A word-for-word copy of the data, with no images, is the required answer.

*** Supplied records ***

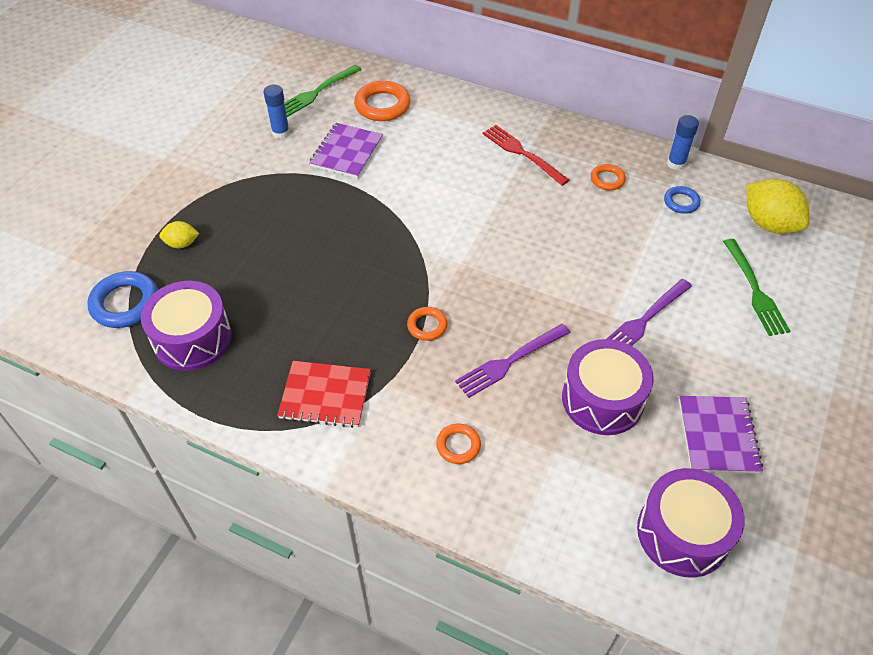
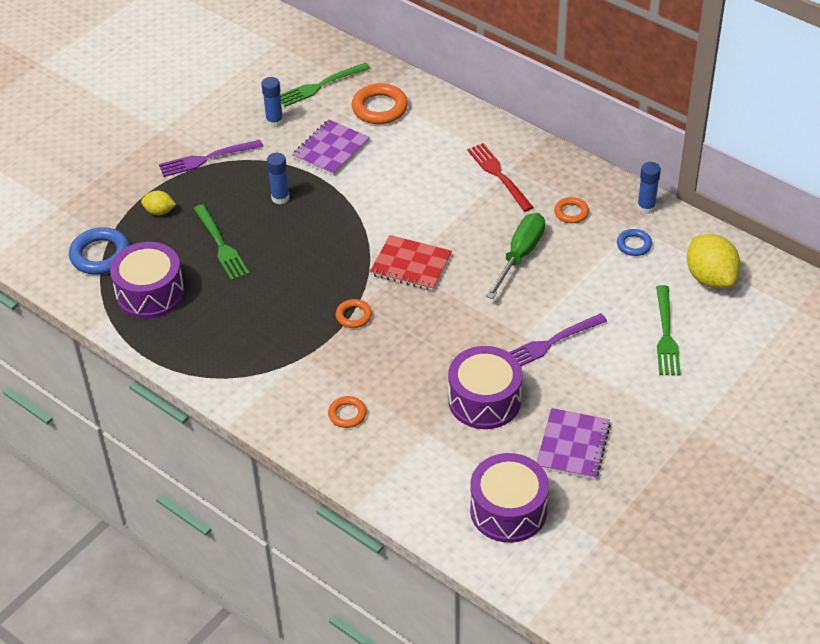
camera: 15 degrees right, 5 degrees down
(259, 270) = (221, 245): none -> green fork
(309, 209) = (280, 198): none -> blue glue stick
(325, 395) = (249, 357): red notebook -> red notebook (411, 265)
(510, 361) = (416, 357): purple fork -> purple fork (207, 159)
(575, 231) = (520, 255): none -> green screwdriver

***

__Answer__
camera: 15 degrees right, 5 degrees down
(259, 270) = (221, 245): none -> green fork
(309, 209) = (280, 198): none -> blue glue stick
(325, 395) = (249, 357): red notebook -> red notebook (411, 265)
(510, 361) = (416, 357): purple fork -> purple fork (207, 159)
(575, 231) = (520, 255): none -> green screwdriver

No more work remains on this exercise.